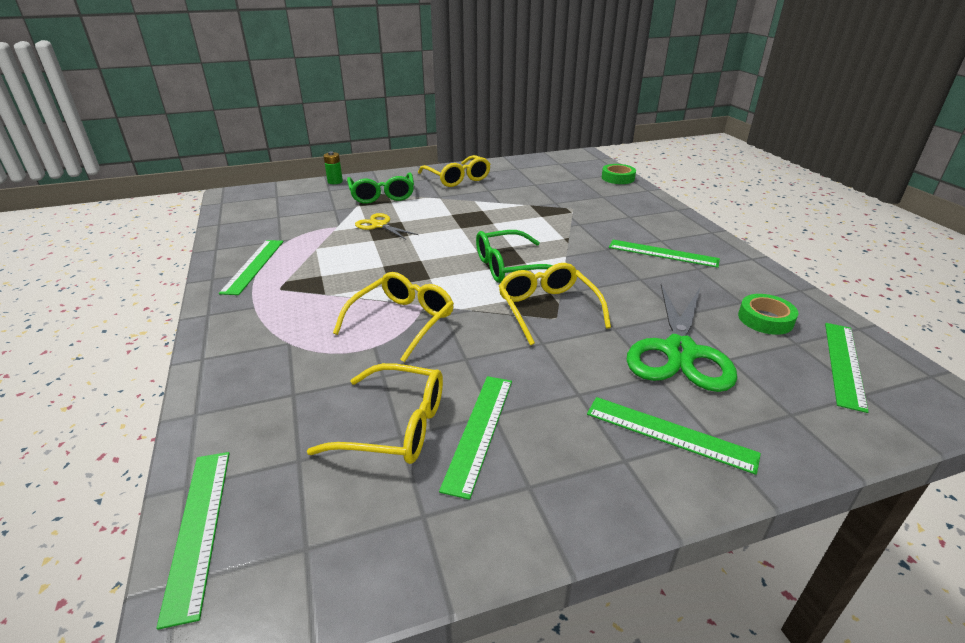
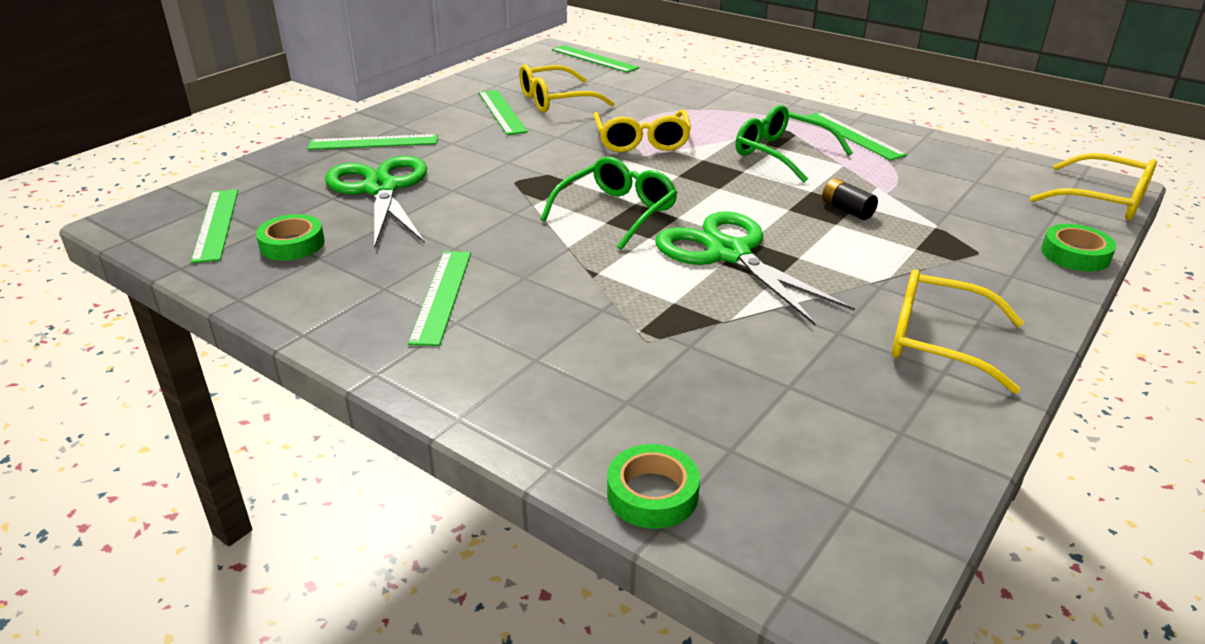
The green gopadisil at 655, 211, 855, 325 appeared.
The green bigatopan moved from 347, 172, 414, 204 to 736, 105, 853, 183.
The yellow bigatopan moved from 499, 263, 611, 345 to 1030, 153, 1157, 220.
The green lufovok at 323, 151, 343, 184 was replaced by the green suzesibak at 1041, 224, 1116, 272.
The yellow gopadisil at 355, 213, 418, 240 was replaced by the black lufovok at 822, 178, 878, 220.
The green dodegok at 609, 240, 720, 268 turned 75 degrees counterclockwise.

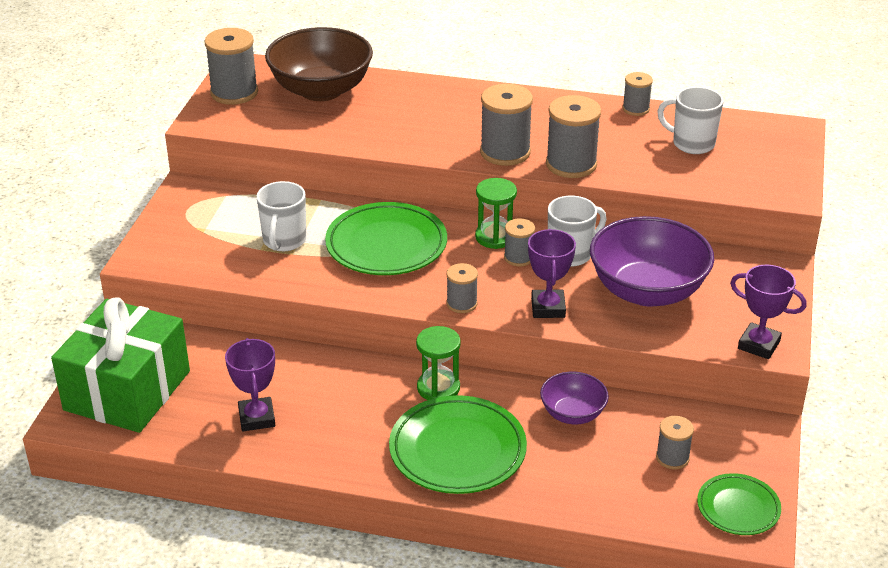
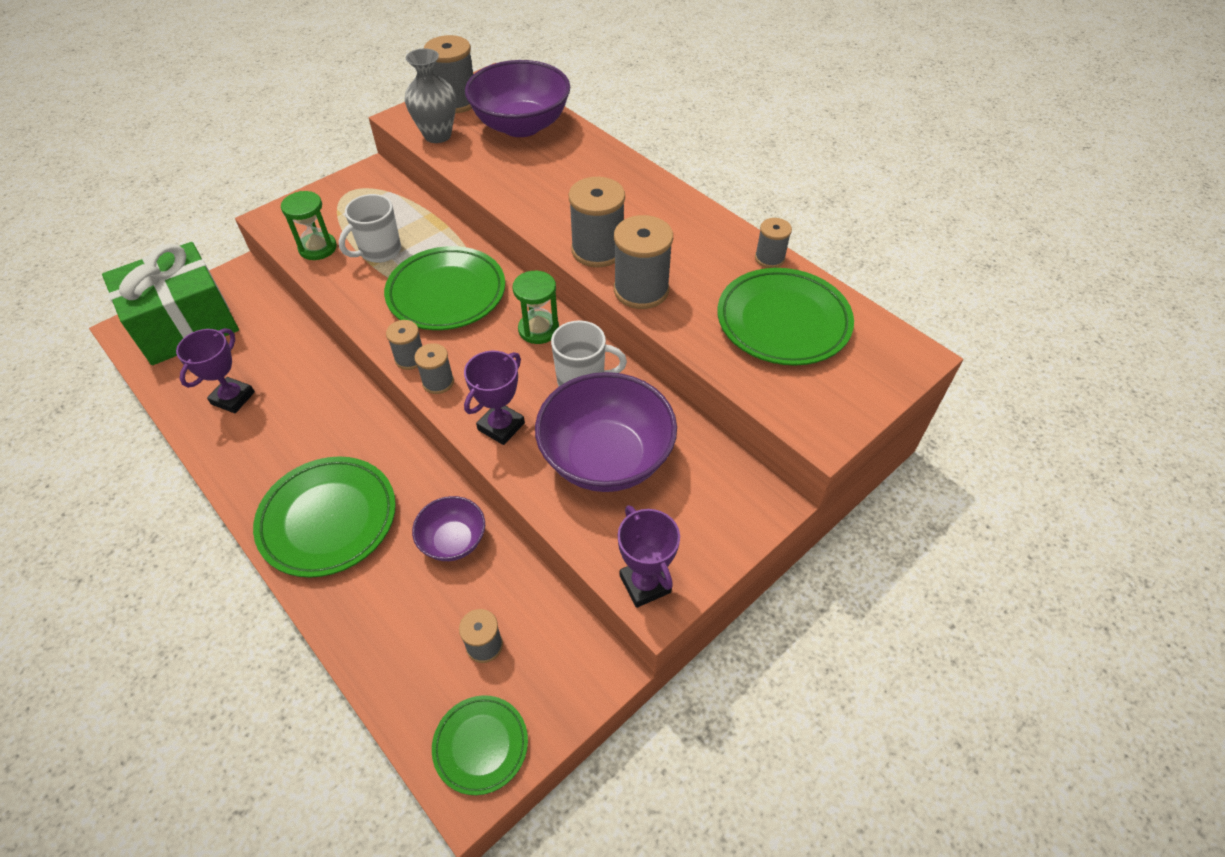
The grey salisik at 405, 48, 456, 143 appeared.
The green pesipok moved from 416, 326, 461, 400 to 281, 191, 337, 260.
The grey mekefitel moved from 504, 219, 535, 266 to 386, 320, 422, 370.
The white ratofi at 657, 87, 723, 154 was replaced by the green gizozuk at 717, 268, 854, 365.
The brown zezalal at 265, 27, 373, 101 became the purple zezalal at 465, 60, 570, 137.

◆ EXERCISE OBJECTIVE
Please set down exactly the lines from the one holding "The yellow gopadisil" through the last line of the entries, both ends included, and skip pictures.

◆ EXERCISE ANSWER
The yellow gopadisil at 355, 213, 418, 240 was replaced by the black lufovok at 822, 178, 878, 220.
The green dodegok at 609, 240, 720, 268 turned 75 degrees counterclockwise.

The grey salisik at 405, 48, 456, 143 appeared.
The green pesipok moved from 416, 326, 461, 400 to 281, 191, 337, 260.
The grey mekefitel moved from 504, 219, 535, 266 to 386, 320, 422, 370.
The white ratofi at 657, 87, 723, 154 was replaced by the green gizozuk at 717, 268, 854, 365.
The brown zezalal at 265, 27, 373, 101 became the purple zezalal at 465, 60, 570, 137.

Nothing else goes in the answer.